Dataset excerpts>
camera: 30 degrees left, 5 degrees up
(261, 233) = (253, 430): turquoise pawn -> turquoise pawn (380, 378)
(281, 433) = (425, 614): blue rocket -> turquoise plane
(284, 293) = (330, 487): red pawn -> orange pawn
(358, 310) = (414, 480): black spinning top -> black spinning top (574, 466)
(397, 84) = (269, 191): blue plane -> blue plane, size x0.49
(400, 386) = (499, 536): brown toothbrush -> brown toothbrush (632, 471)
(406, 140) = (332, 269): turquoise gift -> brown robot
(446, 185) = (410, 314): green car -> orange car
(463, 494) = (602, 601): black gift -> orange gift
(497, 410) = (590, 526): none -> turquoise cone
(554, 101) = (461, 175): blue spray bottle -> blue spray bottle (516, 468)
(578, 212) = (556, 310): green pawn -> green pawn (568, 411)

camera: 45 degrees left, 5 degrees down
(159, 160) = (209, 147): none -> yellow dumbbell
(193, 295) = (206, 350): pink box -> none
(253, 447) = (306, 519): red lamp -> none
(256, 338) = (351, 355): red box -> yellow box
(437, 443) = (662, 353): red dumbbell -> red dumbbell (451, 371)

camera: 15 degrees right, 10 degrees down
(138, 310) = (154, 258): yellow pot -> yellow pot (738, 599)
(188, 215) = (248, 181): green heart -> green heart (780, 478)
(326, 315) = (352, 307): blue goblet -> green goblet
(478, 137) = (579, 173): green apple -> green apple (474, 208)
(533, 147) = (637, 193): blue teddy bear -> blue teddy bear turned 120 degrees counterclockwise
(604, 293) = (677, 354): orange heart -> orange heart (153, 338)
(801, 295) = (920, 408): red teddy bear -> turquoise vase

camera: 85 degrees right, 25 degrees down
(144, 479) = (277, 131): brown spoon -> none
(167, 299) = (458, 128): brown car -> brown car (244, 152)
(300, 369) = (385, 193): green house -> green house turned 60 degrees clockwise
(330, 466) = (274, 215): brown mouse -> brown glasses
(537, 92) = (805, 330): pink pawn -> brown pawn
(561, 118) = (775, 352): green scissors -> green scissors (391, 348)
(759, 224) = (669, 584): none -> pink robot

Task prompt>
Print exactly the lines above from the one with "(554, 101) = (461, 175): blue" to the one with "(144, 479) = (277, 131): brown spoon -> none", including both.

Exercise result>
(554, 101) = (461, 175): blue spray bottle -> blue spray bottle (516, 468)
(578, 212) = (556, 310): green pawn -> green pawn (568, 411)

camera: 45 degrees left, 5 degrees down
(159, 160) = (209, 147): none -> yellow dumbbell
(193, 295) = (206, 350): pink box -> none
(253, 447) = (306, 519): red lamp -> none
(256, 338) = (351, 355): red box -> yellow box
(437, 443) = (662, 353): red dumbbell -> red dumbbell (451, 371)

camera: 15 degrees right, 10 degrees down
(138, 310) = (154, 258): yellow pot -> yellow pot (738, 599)
(188, 215) = (248, 181): green heart -> green heart (780, 478)
(326, 315) = (352, 307): blue goblet -> green goblet
(478, 137) = (579, 173): green apple -> green apple (474, 208)
(533, 147) = (637, 193): blue teddy bear -> blue teddy bear turned 120 degrees counterclockwise
(604, 293) = (677, 354): orange heart -> orange heart (153, 338)
(801, 295) = (920, 408): red teddy bear -> turquoise vase

camera: 85 degrees right, 25 degrees down
(144, 479) = (277, 131): brown spoon -> none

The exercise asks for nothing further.